Required work: Go through the listing below and output exactly the line with "L1: 22uH (+24V, RESET) -> none", the line with "D202: schottky MBR340", and each line between; omit the rest.

Information:
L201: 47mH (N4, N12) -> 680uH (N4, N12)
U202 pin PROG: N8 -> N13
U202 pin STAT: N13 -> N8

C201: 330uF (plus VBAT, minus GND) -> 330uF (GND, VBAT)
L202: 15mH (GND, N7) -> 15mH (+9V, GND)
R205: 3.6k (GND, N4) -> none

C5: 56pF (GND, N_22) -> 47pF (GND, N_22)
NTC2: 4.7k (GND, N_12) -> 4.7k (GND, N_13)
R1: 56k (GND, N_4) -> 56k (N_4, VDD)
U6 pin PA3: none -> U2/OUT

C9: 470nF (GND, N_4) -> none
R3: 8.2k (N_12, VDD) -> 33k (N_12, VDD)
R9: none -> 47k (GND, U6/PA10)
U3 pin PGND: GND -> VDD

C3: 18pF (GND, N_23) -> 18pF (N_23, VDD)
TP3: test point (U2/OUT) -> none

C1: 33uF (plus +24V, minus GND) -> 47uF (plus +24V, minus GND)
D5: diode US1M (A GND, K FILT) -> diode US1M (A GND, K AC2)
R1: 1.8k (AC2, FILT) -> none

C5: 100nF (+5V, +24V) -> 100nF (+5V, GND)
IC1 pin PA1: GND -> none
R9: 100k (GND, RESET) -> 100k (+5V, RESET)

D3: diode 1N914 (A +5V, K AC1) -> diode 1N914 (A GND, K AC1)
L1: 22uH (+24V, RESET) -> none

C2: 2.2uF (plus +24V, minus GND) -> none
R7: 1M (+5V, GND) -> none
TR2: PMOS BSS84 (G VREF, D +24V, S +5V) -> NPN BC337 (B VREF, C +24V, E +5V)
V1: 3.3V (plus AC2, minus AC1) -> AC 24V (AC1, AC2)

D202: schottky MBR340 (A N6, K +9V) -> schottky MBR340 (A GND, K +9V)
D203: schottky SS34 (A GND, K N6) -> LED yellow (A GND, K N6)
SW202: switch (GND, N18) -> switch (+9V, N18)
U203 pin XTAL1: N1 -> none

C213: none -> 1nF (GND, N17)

Answer section:
L1: 22uH (+24V, RESET) -> none

C2: 2.2uF (plus +24V, minus GND) -> none
R7: 1M (+5V, GND) -> none
TR2: PMOS BSS84 (G VREF, D +24V, S +5V) -> NPN BC337 (B VREF, C +24V, E +5V)
V1: 3.3V (plus AC2, minus AC1) -> AC 24V (AC1, AC2)

D202: schottky MBR340 (A N6, K +9V) -> schottky MBR340 (A GND, K +9V)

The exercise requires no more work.